Integer vertex sequences:
━━━━
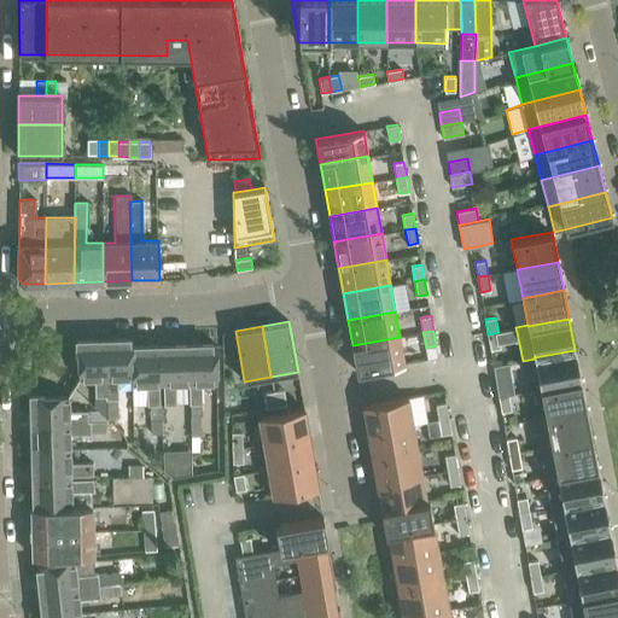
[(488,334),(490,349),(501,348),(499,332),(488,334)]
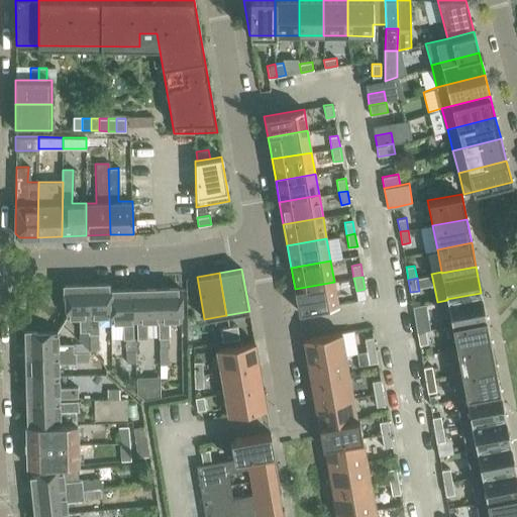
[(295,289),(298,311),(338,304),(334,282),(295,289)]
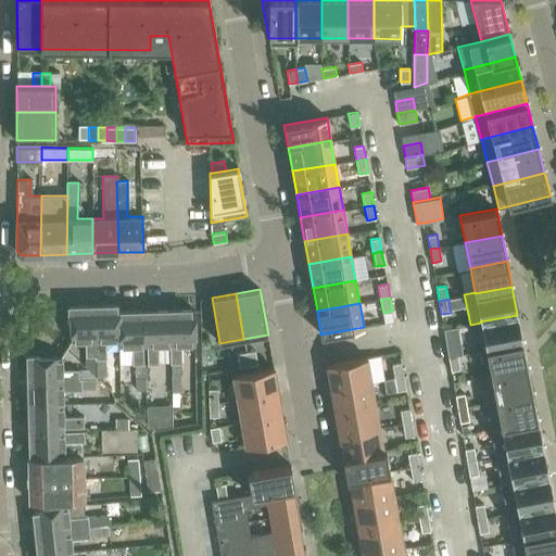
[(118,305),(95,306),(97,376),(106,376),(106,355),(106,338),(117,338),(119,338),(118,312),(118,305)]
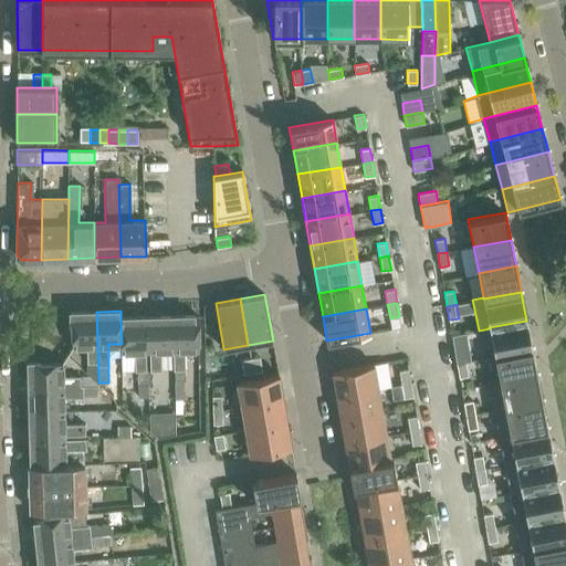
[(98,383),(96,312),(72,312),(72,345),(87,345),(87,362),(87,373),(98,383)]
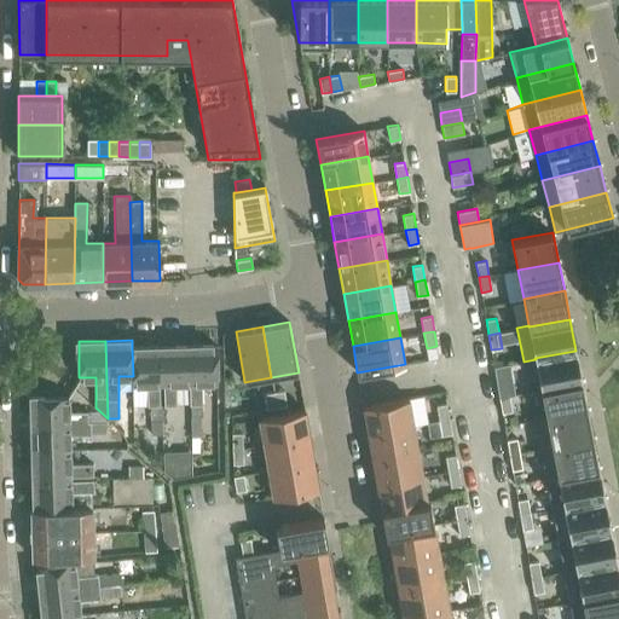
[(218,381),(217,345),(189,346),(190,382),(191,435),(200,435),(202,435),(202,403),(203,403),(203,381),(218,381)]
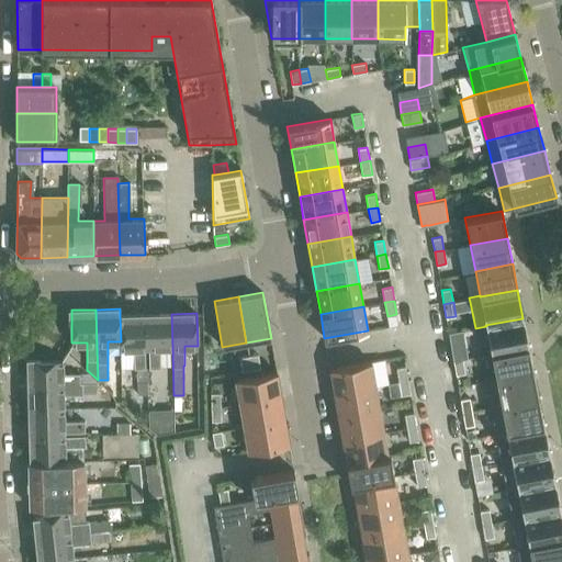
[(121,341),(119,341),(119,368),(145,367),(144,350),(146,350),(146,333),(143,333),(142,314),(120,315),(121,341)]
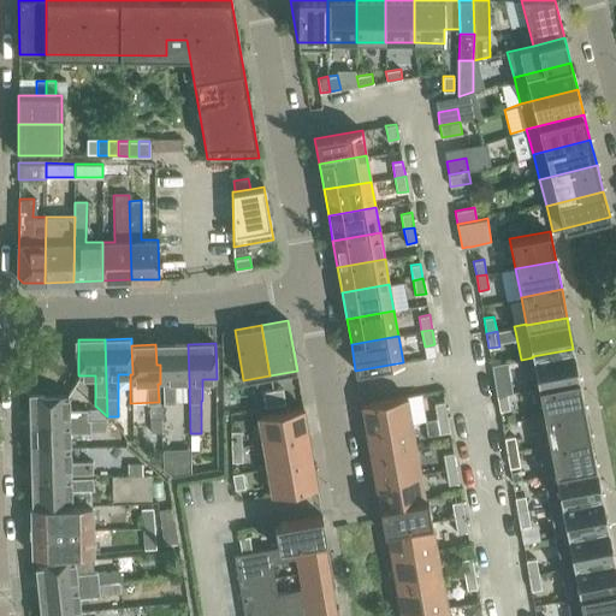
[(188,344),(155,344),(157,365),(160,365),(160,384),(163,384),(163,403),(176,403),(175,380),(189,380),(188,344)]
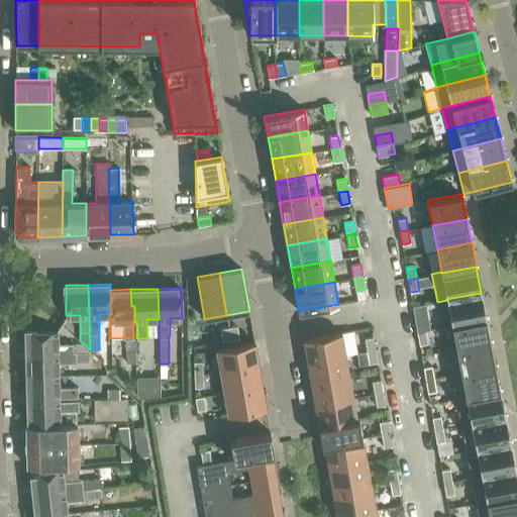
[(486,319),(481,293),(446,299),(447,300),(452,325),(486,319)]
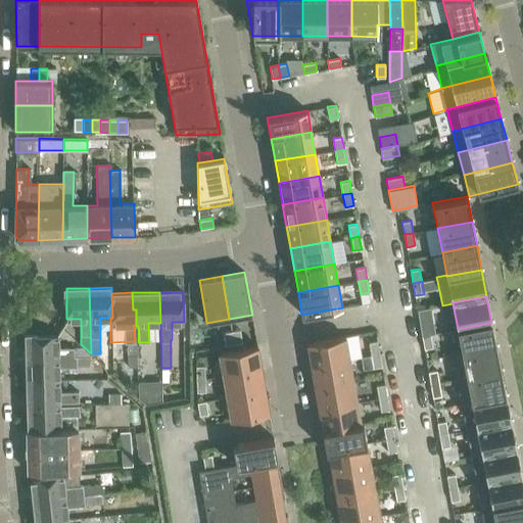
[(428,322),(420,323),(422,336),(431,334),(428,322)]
━━━━
WHAT YOU SHOULD DO> Omit the pictures; print the records above exactly.

RESPONSE FOR THIS EXERCISE>
[(488,334),(490,349),(501,348),(499,332),(488,334)]
[(295,289),(298,311),(338,304),(334,282),(295,289)]
[(118,305),(95,306),(97,376),(106,376),(106,355),(106,338),(117,338),(119,338),(118,312),(118,305)]
[(98,383),(96,312),(72,312),(72,345),(87,345),(87,362),(87,373),(98,383)]
[(218,381),(217,345),(189,346),(190,382),(191,435),(200,435),(202,435),(202,403),(203,403),(203,381),(218,381)]
[(121,341),(119,341),(119,368),(145,367),(144,350),(146,350),(146,333),(143,333),(142,314),(120,315),(121,341)]
[(188,344),(155,344),(157,365),(160,365),(160,384),(163,384),(163,403),(176,403),(175,380),(189,380),(188,344)]
[(486,319),(481,293),(446,299),(447,300),(452,325),(486,319)]
[(428,322),(420,323),(422,336),(431,334),(428,322)]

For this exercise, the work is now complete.